___ COLLECTED DATA
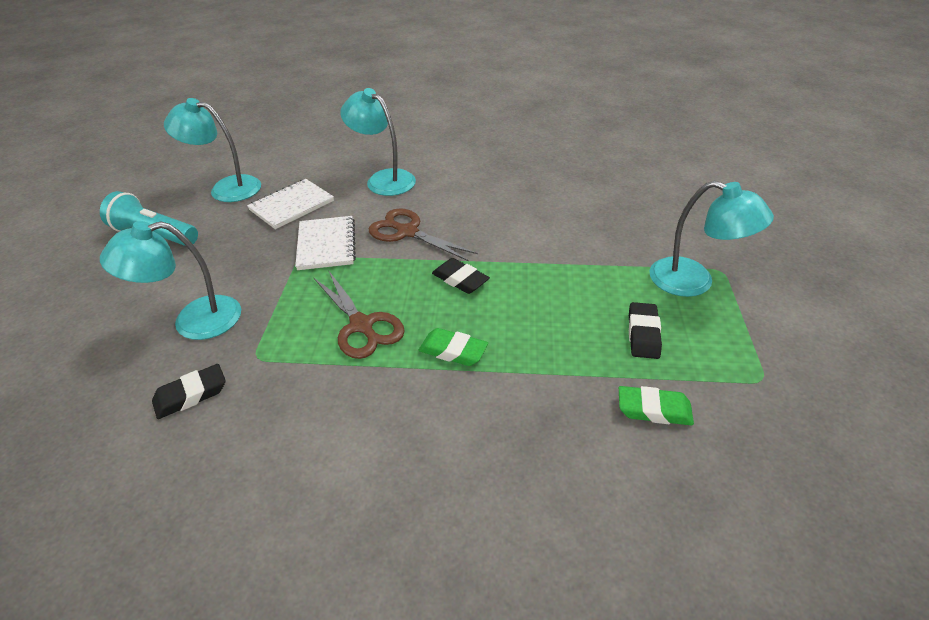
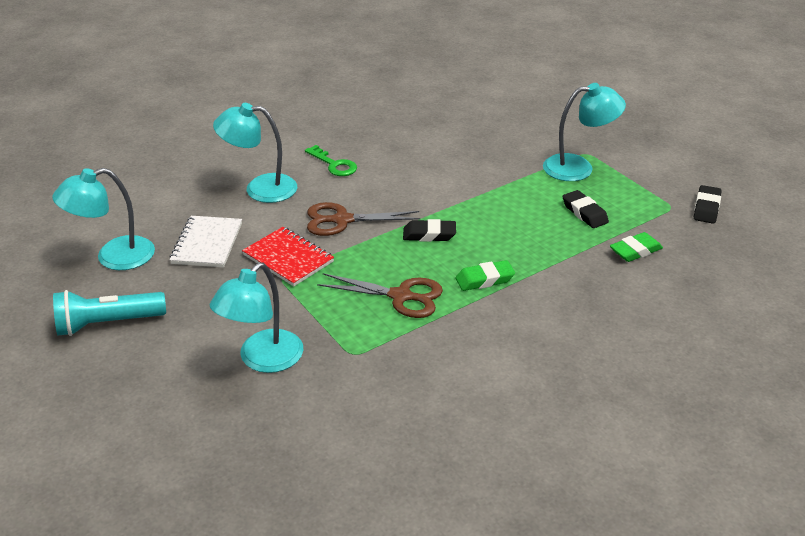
camera: 40 degrees left, 5 degrees down
(191, 395) = (341, 399): black eraser -> black eraser (706, 208)
(326, 245) = (288, 258): white notebook -> red notebook
(463, 183) = (334, 164): none -> green key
______
The expected output is the lines from the one holding "(191, 395) = (341, 399): black" through the last line of the data, exactly as they appear, with nothing before or after.

(191, 395) = (341, 399): black eraser -> black eraser (706, 208)
(326, 245) = (288, 258): white notebook -> red notebook
(463, 183) = (334, 164): none -> green key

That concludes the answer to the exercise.